▸ RAW DATA

----

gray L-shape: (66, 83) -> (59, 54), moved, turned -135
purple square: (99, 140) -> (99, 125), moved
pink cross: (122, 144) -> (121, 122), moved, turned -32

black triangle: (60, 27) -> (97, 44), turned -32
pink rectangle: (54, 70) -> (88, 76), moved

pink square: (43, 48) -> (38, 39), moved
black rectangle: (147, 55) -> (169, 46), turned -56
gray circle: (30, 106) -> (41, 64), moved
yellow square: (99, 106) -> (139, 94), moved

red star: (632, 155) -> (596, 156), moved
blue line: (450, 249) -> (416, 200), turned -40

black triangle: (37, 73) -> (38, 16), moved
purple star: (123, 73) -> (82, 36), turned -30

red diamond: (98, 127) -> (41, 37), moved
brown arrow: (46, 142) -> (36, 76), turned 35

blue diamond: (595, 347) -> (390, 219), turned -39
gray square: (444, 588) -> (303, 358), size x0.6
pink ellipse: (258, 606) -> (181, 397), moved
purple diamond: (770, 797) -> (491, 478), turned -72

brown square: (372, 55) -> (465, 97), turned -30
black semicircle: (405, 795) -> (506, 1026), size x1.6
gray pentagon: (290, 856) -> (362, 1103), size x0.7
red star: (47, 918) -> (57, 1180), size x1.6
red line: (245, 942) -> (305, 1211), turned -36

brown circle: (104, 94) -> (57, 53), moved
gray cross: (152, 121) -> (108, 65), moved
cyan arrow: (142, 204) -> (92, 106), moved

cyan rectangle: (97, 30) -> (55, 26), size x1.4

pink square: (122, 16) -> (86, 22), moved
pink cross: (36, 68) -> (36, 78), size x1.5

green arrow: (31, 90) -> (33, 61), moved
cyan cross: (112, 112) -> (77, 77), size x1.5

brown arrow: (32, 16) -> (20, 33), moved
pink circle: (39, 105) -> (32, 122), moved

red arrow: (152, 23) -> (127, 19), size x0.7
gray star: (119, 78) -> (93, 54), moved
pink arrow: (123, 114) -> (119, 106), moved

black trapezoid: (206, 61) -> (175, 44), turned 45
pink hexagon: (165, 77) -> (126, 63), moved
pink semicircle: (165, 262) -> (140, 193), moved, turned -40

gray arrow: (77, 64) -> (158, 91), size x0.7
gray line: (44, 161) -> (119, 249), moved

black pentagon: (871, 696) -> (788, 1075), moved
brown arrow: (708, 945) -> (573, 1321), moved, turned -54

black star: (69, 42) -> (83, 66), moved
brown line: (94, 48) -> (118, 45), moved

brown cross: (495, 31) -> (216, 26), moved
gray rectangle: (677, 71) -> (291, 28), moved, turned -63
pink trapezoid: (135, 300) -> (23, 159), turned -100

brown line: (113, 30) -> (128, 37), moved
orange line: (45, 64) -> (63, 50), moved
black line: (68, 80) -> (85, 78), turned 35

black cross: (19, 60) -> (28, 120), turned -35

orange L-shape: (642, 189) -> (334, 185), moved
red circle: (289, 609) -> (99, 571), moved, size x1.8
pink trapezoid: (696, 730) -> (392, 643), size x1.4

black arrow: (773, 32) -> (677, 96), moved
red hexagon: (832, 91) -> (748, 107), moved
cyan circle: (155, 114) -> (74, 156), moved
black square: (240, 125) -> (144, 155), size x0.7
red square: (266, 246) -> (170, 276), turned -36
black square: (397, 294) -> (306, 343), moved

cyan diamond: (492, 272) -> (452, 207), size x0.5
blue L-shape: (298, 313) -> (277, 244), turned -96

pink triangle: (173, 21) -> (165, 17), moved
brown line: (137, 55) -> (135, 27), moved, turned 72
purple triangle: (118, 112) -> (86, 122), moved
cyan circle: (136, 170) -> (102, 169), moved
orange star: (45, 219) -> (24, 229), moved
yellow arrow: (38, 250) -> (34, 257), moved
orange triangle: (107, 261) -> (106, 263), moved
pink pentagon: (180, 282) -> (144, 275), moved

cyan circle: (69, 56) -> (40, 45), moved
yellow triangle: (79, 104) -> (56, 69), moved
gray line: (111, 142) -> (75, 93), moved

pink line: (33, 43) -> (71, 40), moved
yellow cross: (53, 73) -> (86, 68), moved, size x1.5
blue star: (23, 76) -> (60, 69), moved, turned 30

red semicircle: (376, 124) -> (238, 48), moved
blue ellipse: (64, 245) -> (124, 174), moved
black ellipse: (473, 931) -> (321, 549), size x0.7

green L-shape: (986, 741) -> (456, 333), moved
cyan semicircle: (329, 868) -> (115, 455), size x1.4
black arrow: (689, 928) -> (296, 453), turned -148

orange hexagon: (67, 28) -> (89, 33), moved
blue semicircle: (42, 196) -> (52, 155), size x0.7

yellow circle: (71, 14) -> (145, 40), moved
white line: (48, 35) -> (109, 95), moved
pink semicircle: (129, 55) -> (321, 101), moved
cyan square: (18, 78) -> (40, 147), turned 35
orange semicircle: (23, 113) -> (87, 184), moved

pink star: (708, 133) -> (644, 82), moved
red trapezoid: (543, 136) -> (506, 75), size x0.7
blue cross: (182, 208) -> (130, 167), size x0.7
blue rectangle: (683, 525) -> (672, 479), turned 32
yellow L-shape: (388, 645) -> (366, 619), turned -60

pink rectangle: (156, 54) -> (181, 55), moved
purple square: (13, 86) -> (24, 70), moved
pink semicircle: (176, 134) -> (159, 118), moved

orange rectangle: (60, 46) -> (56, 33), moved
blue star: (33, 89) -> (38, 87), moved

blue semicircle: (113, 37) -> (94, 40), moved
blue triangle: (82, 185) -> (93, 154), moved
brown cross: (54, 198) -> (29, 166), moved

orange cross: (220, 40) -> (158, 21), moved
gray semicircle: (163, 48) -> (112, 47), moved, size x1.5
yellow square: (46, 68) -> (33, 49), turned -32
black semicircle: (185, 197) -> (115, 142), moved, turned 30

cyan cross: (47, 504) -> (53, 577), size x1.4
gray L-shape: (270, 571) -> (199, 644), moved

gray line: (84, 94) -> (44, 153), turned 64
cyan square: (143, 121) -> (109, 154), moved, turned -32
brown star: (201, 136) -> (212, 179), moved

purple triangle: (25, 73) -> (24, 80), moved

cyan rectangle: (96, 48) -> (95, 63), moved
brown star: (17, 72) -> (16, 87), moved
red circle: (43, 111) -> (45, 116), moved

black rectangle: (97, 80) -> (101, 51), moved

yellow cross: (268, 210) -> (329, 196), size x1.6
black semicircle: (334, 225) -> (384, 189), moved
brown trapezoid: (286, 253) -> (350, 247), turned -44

----

▸ TASK
Work out the number of lines in the records that contain the string "triangle". Nothing but that number should be sent back.

▸ ANSWER AREA
8